## What to work on
Quote the text of all the records below word for word, leaving out the pictures.

## The input
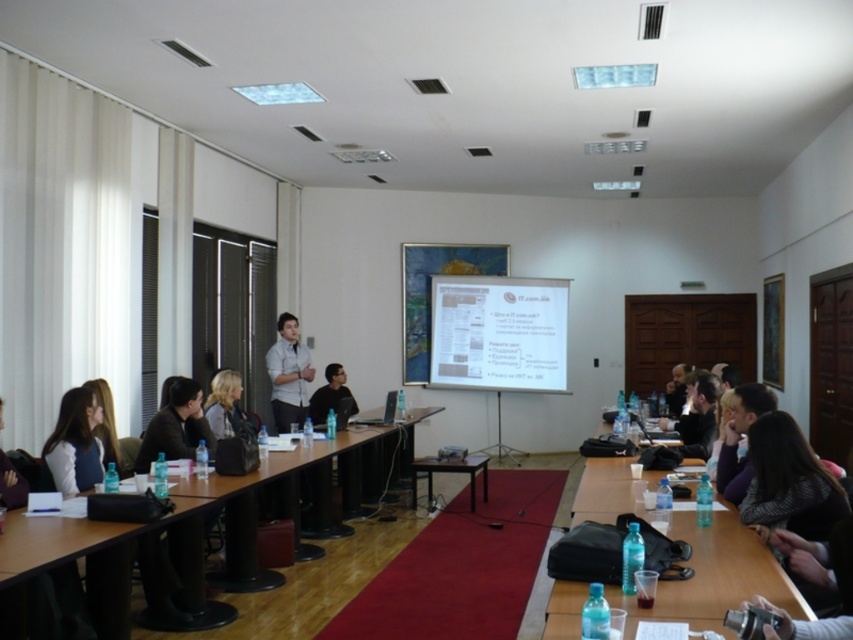
You are an attendee at the conference and want to grab a water bottle from the lower right table without moving from your seat. Can you reach the clear plastic water bottles at lower right before the dark gray sweater at center blocks your path?

The clear plastic water bottles at lower right is closer to the viewer than dark gray sweater at center, so you can reach the clear plastic water bottles at lower right before the dark gray sweater at center blocks your path.

You are an attendee in the conference room and notice two people at the center. One is wearing a matte black jacket at center and the other a matte white shirt at center. Based on their positions, which person is closer to you?

The matte black jacket at center is closer to you because it is positioned in front of the matte white shirt at center.

Based on the photo, you are an attendee at the conference and you want to place a name tag on the wooden table at lower left. However, you notice the dark gray sweater at center is in the way. Can you move the sweater to access the table?

The wooden table at lower left is located below the dark gray sweater at center, so moving the sweater would allow access to the table.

## Response
You are an attendee at the conference and want to grab a water bottle from the lower right table without moving from your seat. Can you reach the clear plastic water bottles at lower right before the dark gray sweater at center blocks your path?

The clear plastic water bottles at lower right is closer to the viewer than dark gray sweater at center, so you can reach the clear plastic water bottles at lower right before the dark gray sweater at center blocks your path.

You are an attendee in the conference room and notice two people at the center. One is wearing a matte black jacket at center and the other a matte white shirt at center. Based on their positions, which person is closer to you?

The matte black jacket at center is closer to you because it is positioned in front of the matte white shirt at center.

Based on the photo, you are an attendee at the conference and you want to place a name tag on the wooden table at lower left. However, you notice the dark gray sweater at center is in the way. Can you move the sweater to access the table?

The wooden table at lower left is located below the dark gray sweater at center, so moving the sweater would allow access to the table.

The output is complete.